> **Exercise objective**:
Below are entries; copy exactly the lines from the one with "white cube: 0 -> 1" through the one with "yellow apple: 3 -> 5", both included, and leave out the rest.

> **Data for analysis**:
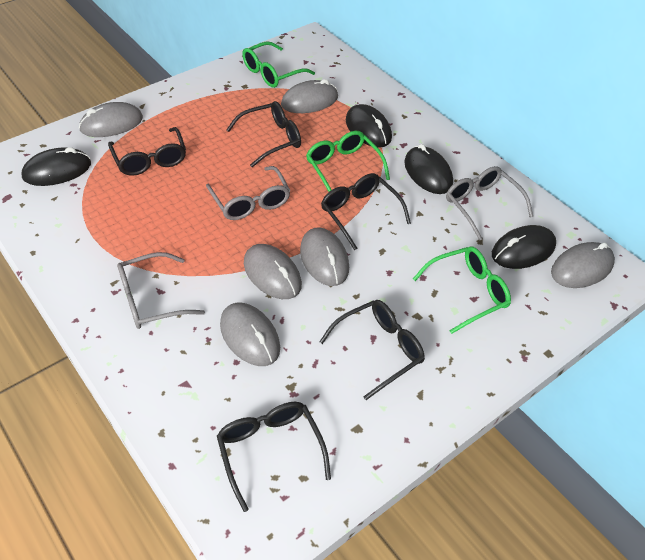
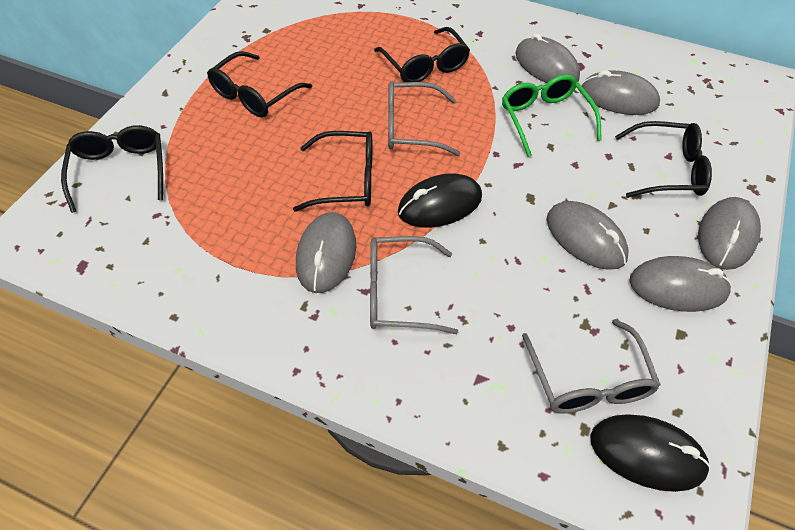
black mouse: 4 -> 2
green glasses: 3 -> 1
==
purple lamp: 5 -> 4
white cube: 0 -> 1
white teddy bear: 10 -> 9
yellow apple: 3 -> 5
...
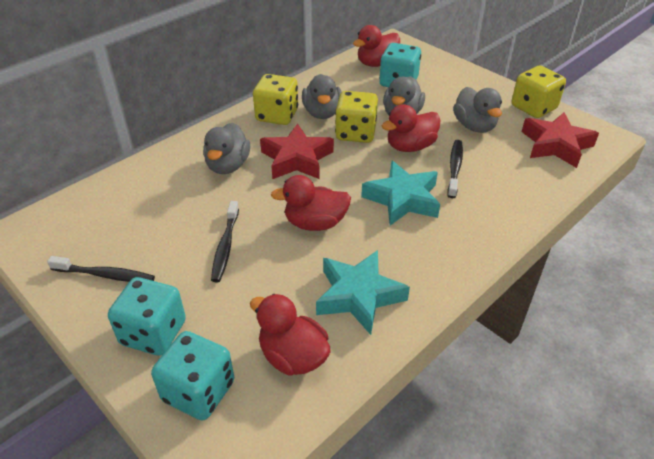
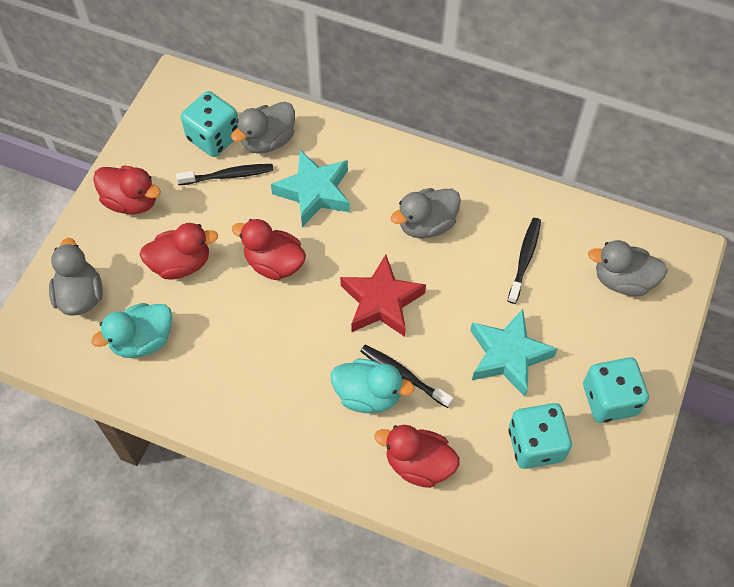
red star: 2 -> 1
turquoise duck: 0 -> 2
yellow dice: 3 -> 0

> **Result of the exercise**:
white cube: 0 -> 1
white teddy bear: 10 -> 9
yellow apple: 3 -> 5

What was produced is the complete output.